→ **Exercise goal**:
Write out every line exactly, from the start of the records below to the line with "turquoise car: 5 -> 4", and stop there. Don't write out the pictures.

+ + + + + + +

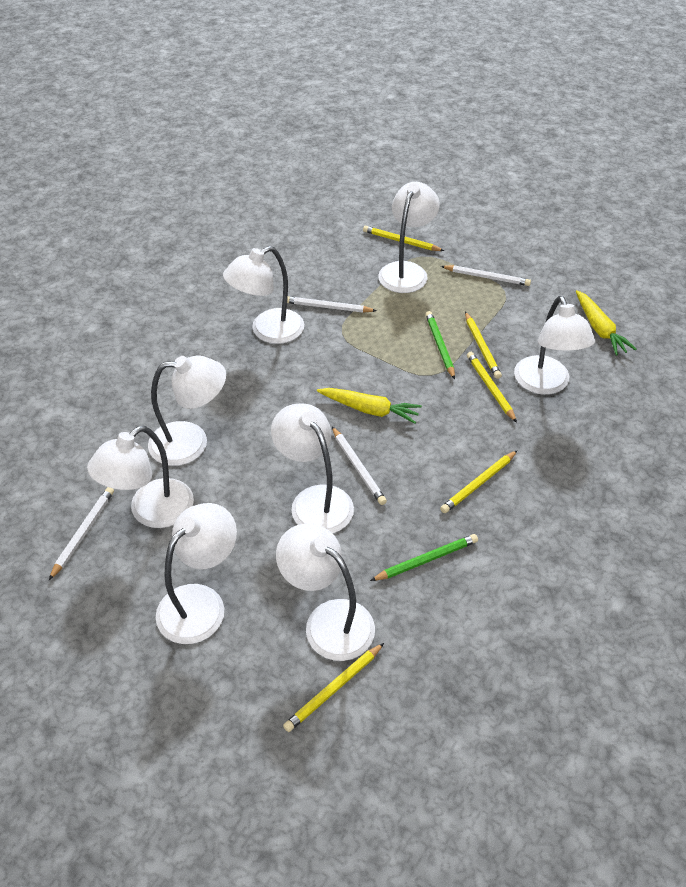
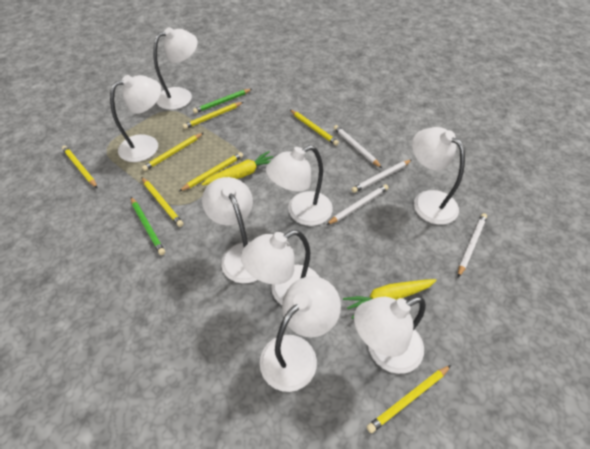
yellow pencil: 5 -> 7

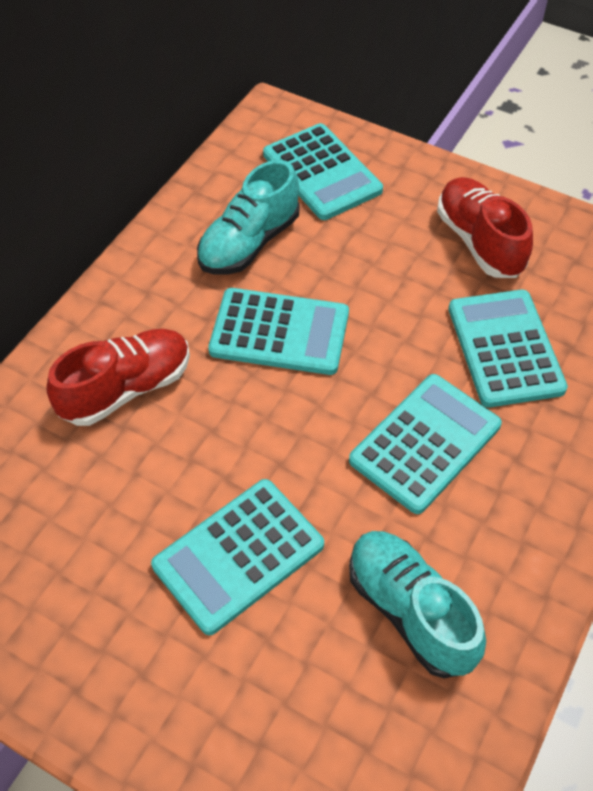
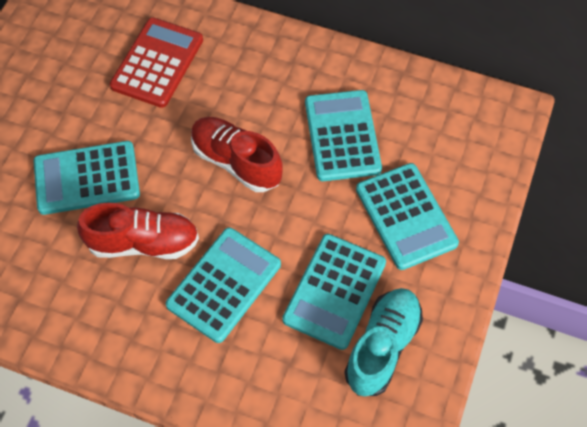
red calculator: 0 -> 1
turquoise shoe: 2 -> 1

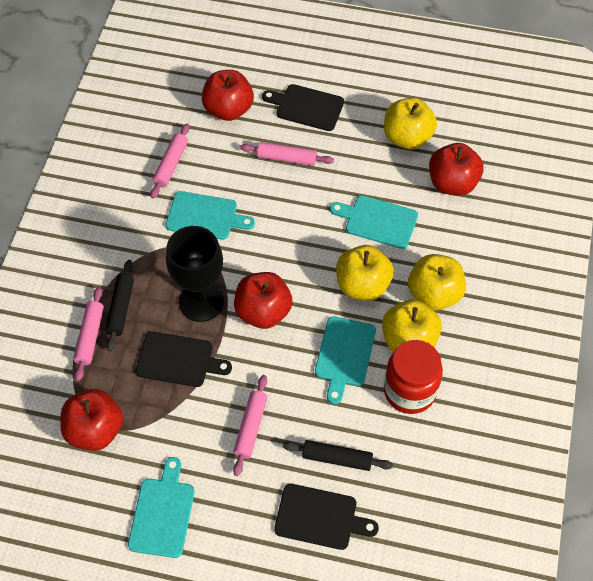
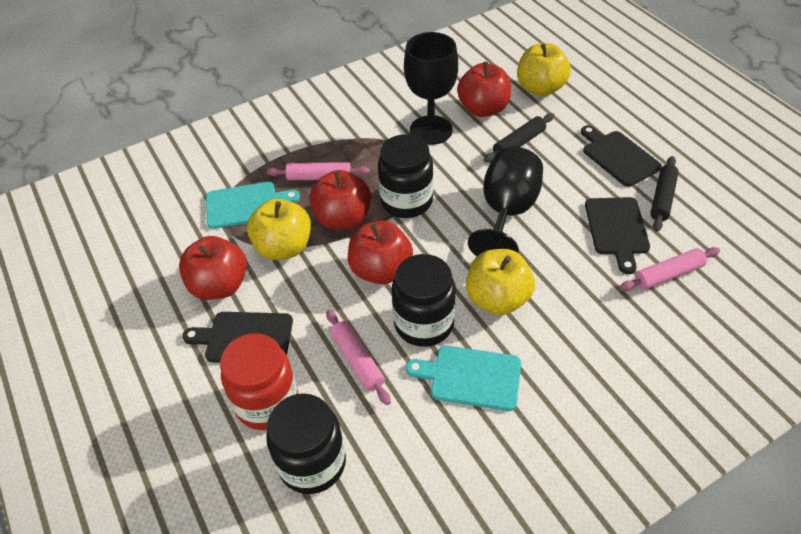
black goblet: 1 -> 2
black jar: 0 -> 3
pink rolling pin: 4 -> 3
turquoise cutting board: 4 -> 2
yellow apple: 4 -> 3

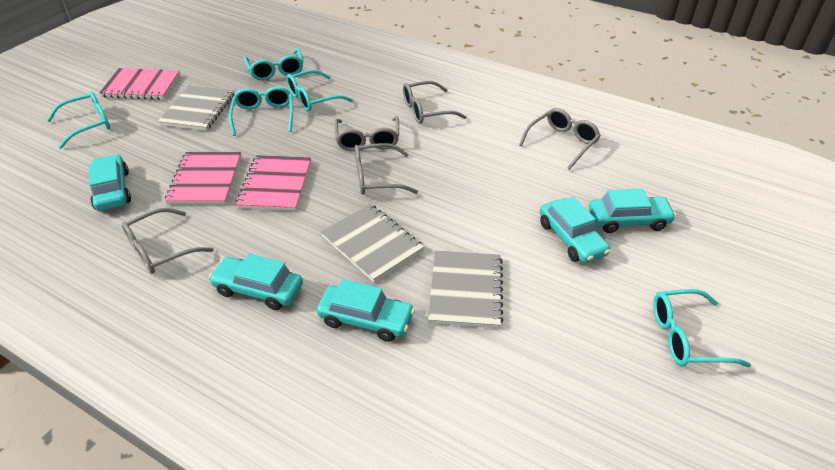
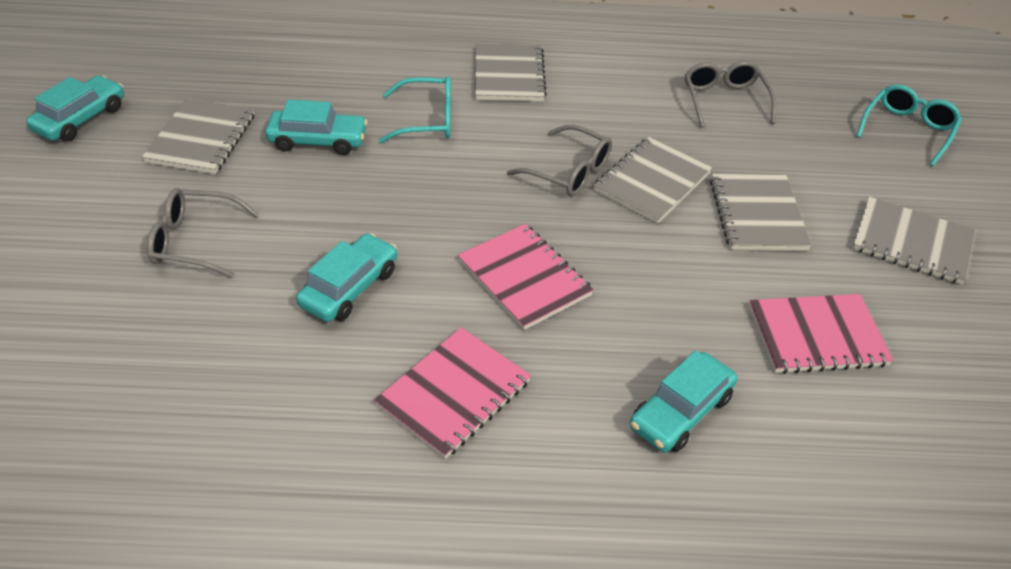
grey glasses: 5 -> 3
grey notebook: 3 -> 5
turquoise car: 5 -> 4
turquoise glasses: 5 -> 2

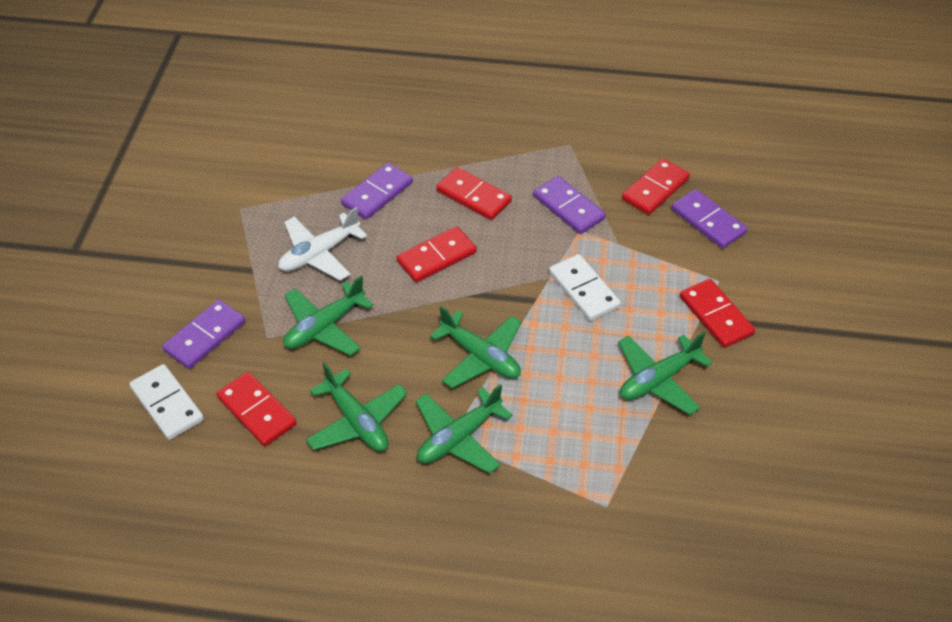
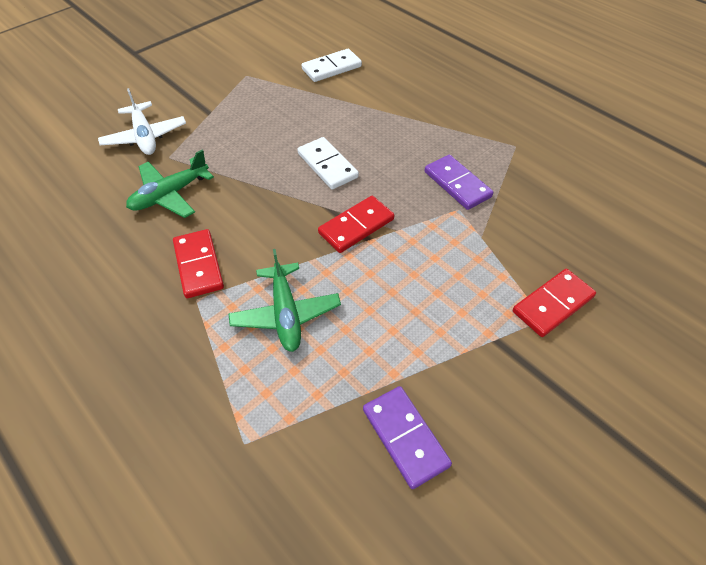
green plane: 5 -> 2
purple domino: 4 -> 2
red domino: 5 -> 3

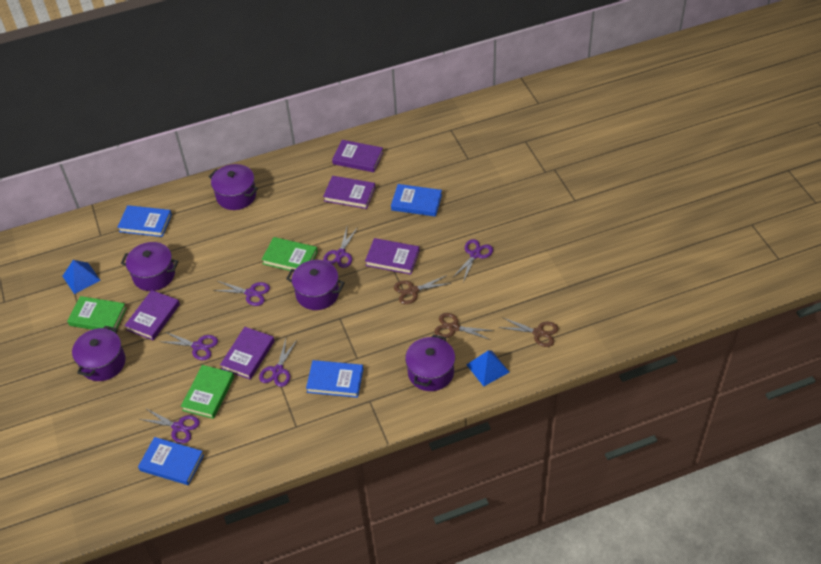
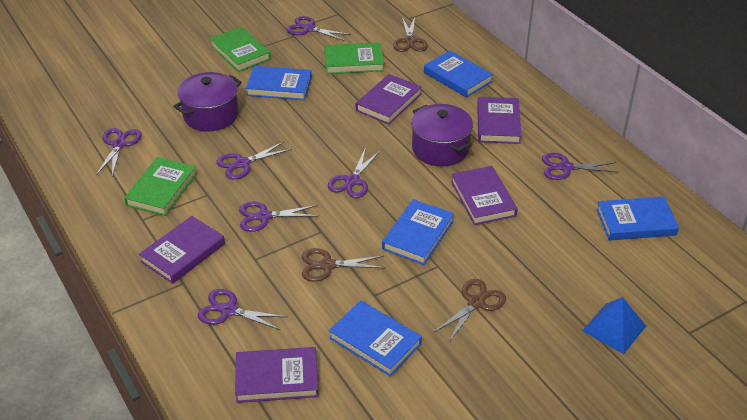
blue book: 4 -> 5
blue pyramid: 2 -> 1
purple pot: 5 -> 2
purple scissors: 6 -> 7

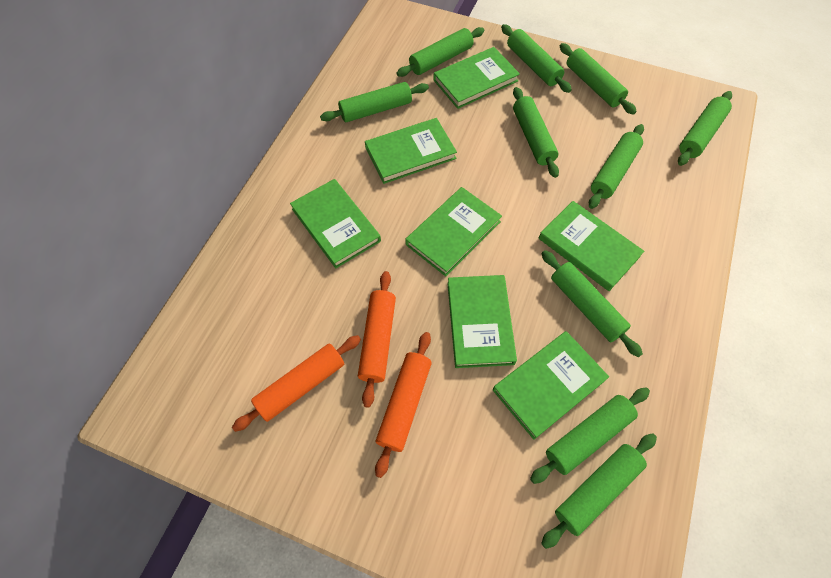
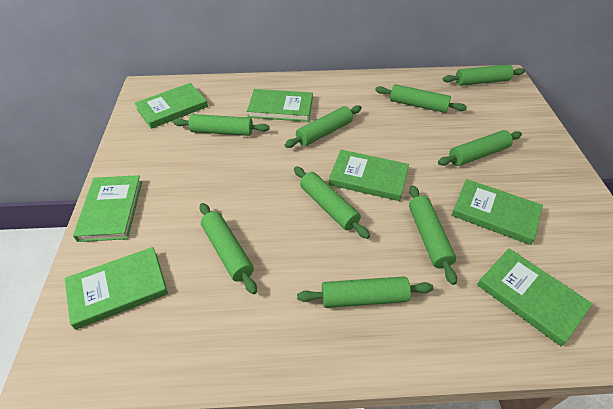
green rolling pin: 10 -> 9
orange rolling pin: 3 -> 0

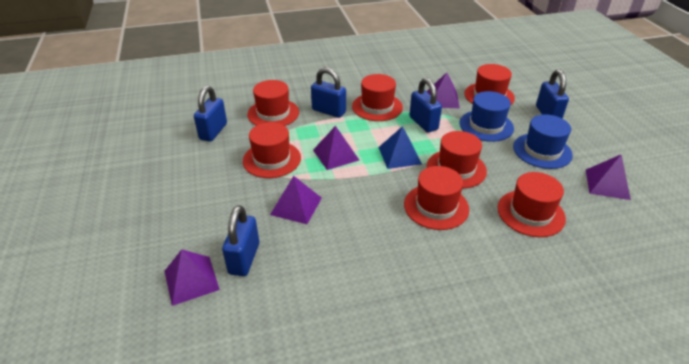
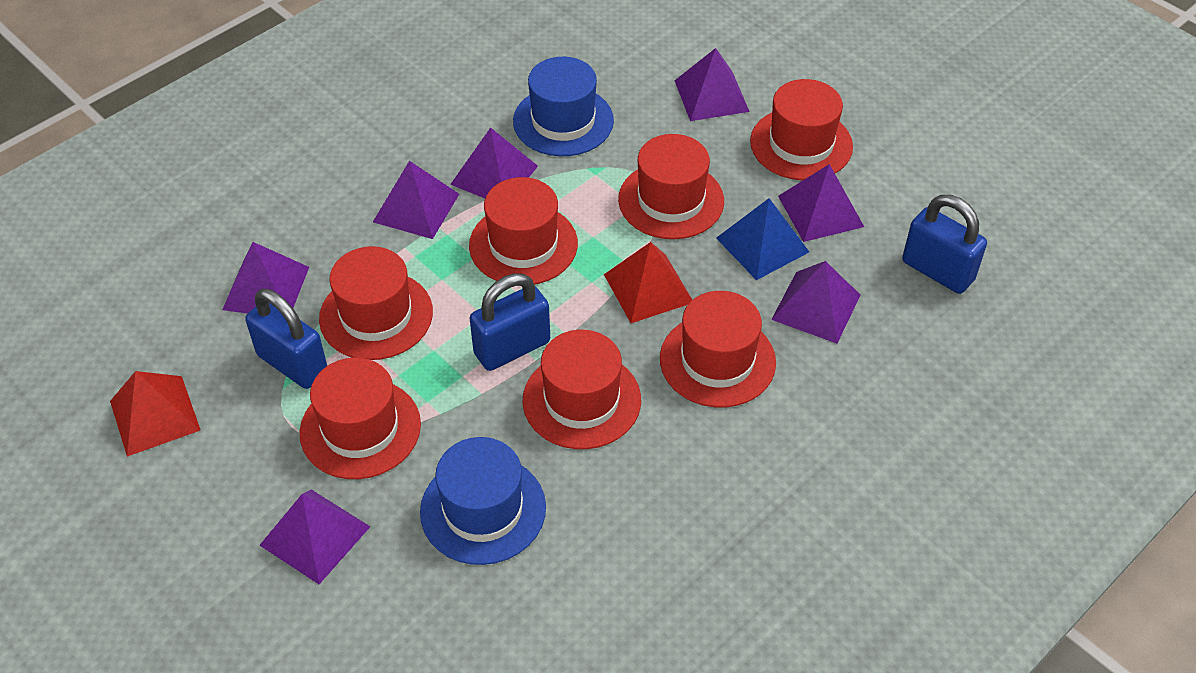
blue padlock: 5 -> 3
purple pyramid: 5 -> 7
red pyramid: 0 -> 2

+ + + + + + +

→ **Expected answer**:
yellow pencil: 5 -> 7

red calculator: 0 -> 1
turquoise shoe: 2 -> 1

black goblet: 1 -> 2
black jar: 0 -> 3
pink rolling pin: 4 -> 3
turquoise cutting board: 4 -> 2
yellow apple: 4 -> 3

grey glasses: 5 -> 3
grey notebook: 3 -> 5
turquoise car: 5 -> 4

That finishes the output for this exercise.